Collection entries
-*-

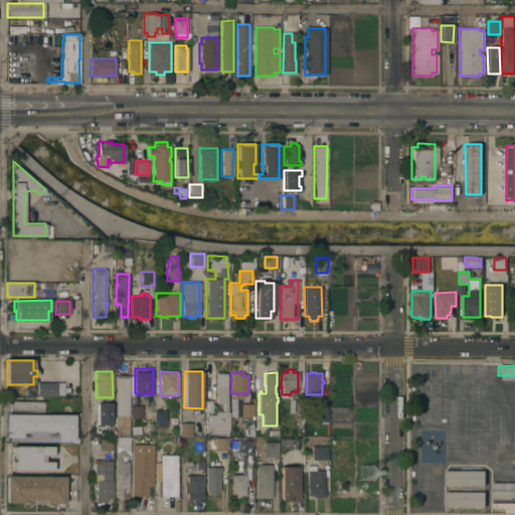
[(216,373),(227,373),(227,410),(223,410),(223,409),(221,409),(221,404),(223,404),(223,403),(216,403),(216,373)]
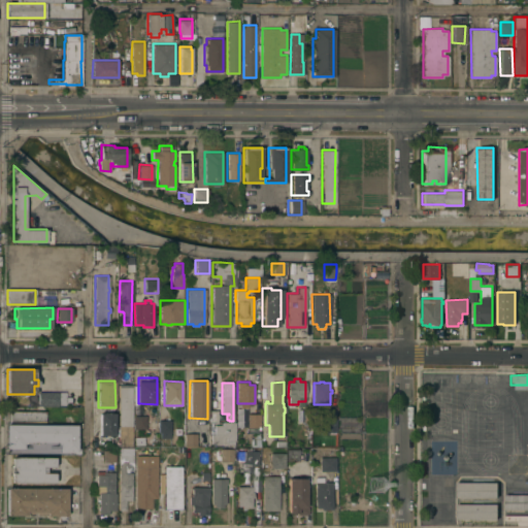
[(119,385),(131,385),(131,426),(132,426),(132,446),(121,446),(121,441),(120,441),(120,428),(118,428),(118,425),(119,425),(119,385)]
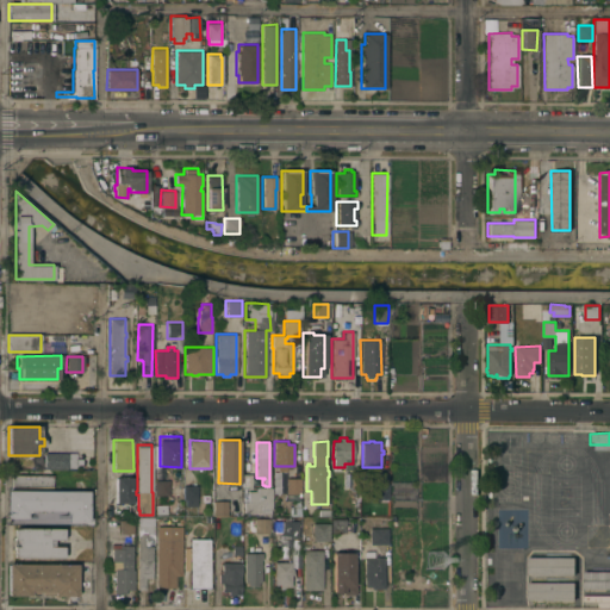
[(392,444),(391,480),(412,480),(414,446),(392,444)]
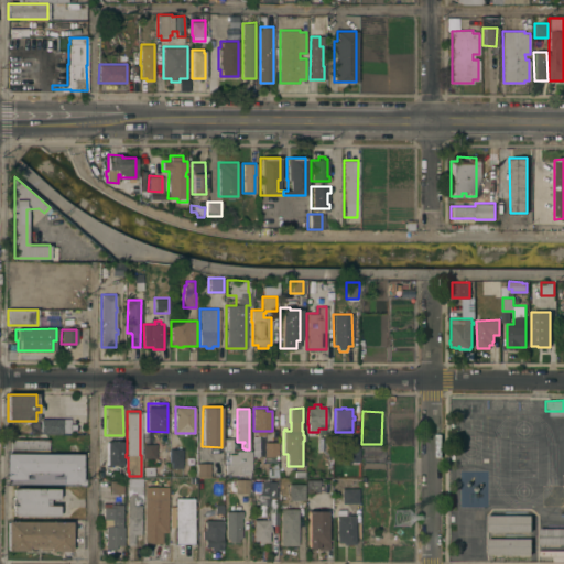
[(72,419),(36,420),(36,434),(72,434),(72,419)]
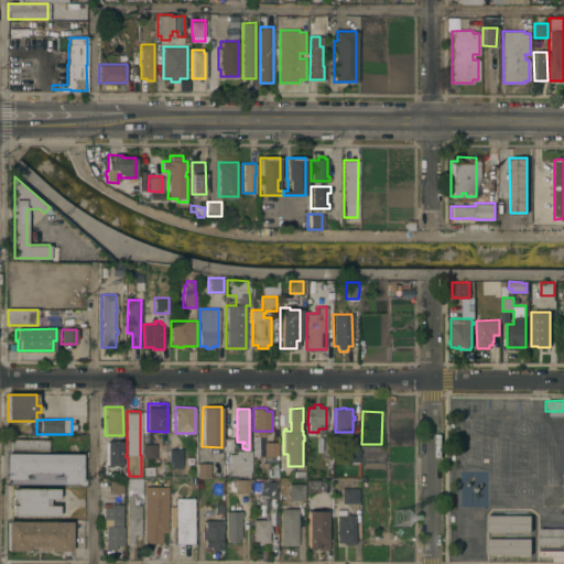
[(49,438),(49,449),(10,449),(10,447),(8,447),(8,442),(10,442),(10,438),(49,438)]
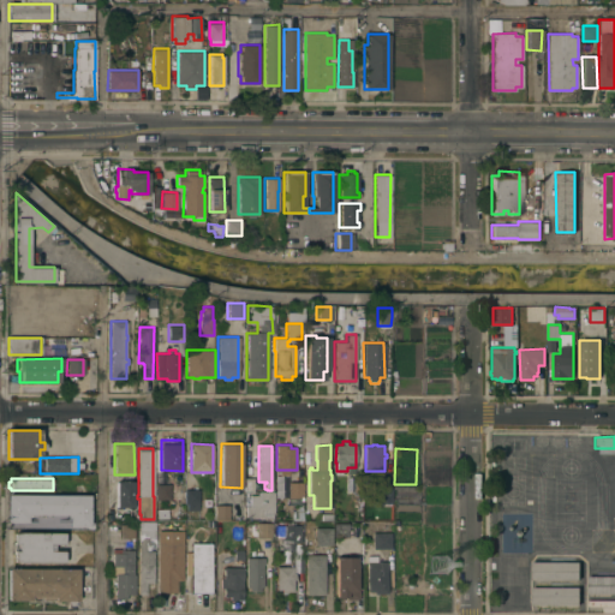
[(117,481),(133,481),(133,507),(115,507),(117,481)]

-*-

TRY IT
Once the pictures are removed, output the entries above exactly as given.

EXERCISE RESULT
[(216,373),(227,373),(227,410),(223,410),(223,409),(221,409),(221,404),(223,404),(223,403),(216,403),(216,373)]
[(119,385),(131,385),(131,426),(132,426),(132,446),(121,446),(121,441),(120,441),(120,428),(118,428),(118,425),(119,425),(119,385)]
[(392,444),(391,480),(412,480),(414,446),(392,444)]
[(72,419),(36,420),(36,434),(72,434),(72,419)]
[(49,438),(49,449),(10,449),(10,447),(8,447),(8,442),(10,442),(10,438),(49,438)]
[(117,481),(133,481),(133,507),(115,507),(117,481)]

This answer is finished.